# Problem
Search term "shifted": please copy every line of the records below that contains it.

# Data in this exercise
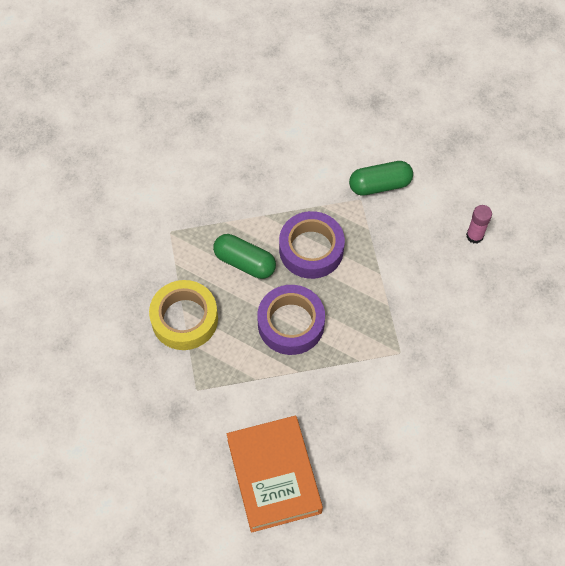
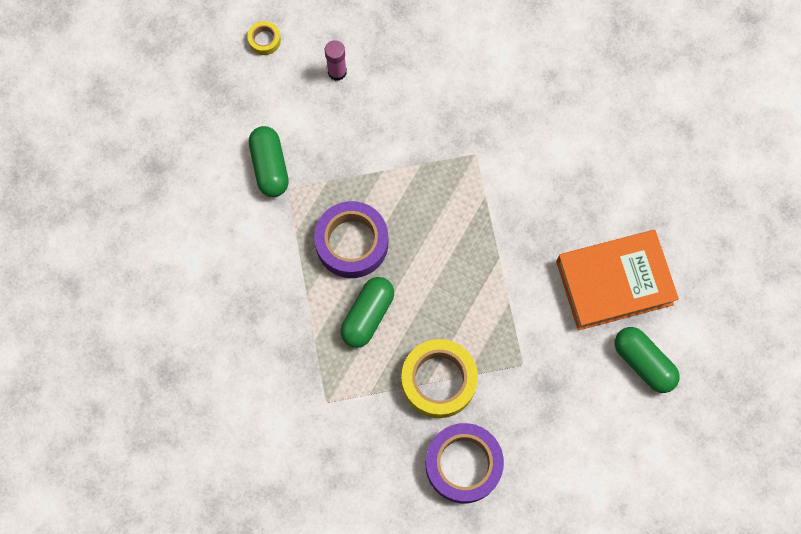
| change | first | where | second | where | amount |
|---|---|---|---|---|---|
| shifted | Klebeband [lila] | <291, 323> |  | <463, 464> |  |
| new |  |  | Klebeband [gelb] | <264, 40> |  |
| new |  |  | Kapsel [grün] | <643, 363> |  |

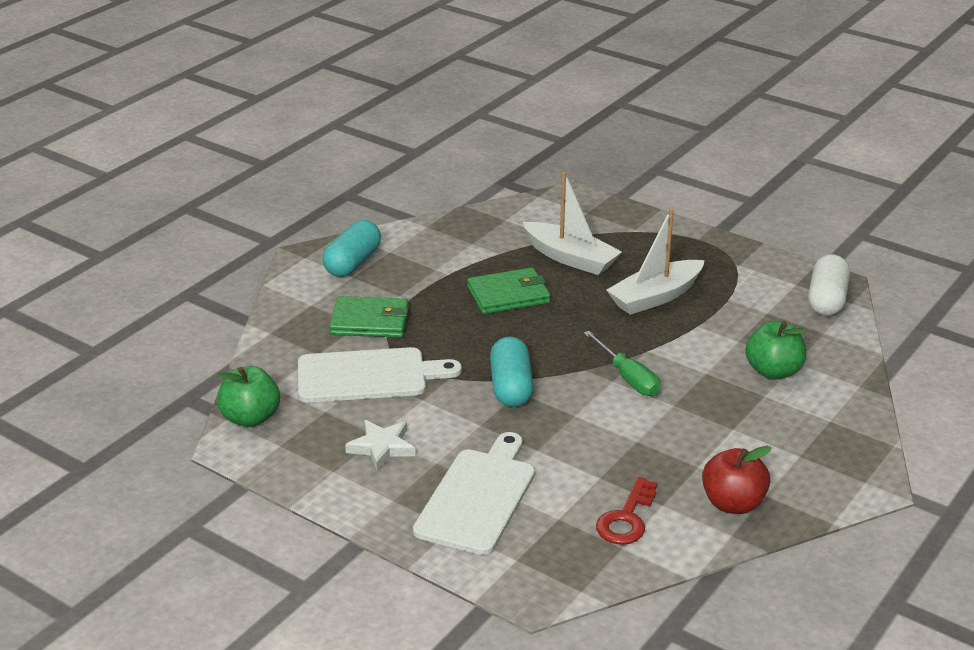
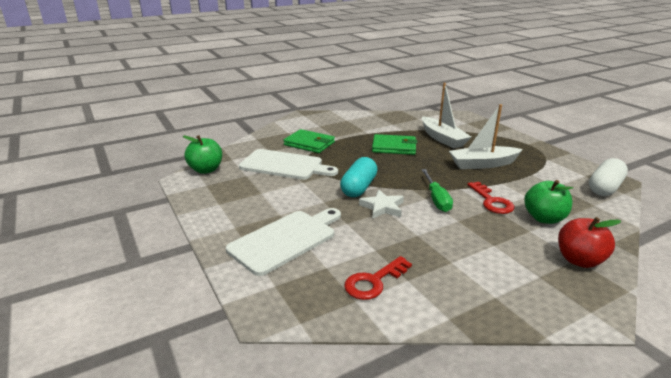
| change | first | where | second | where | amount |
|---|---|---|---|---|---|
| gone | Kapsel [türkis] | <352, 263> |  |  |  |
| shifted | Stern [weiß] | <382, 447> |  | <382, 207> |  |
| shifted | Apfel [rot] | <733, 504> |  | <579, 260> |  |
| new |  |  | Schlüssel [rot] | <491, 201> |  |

# Expected answer
| shifted | Klebeband [lila] | <291, 323> |  | <463, 464> |  |
| shifted | Stern [weiß] | <382, 447> |  | <382, 207> |  |
| shifted | Apfel [rot] | <733, 504> |  | <579, 260> |  |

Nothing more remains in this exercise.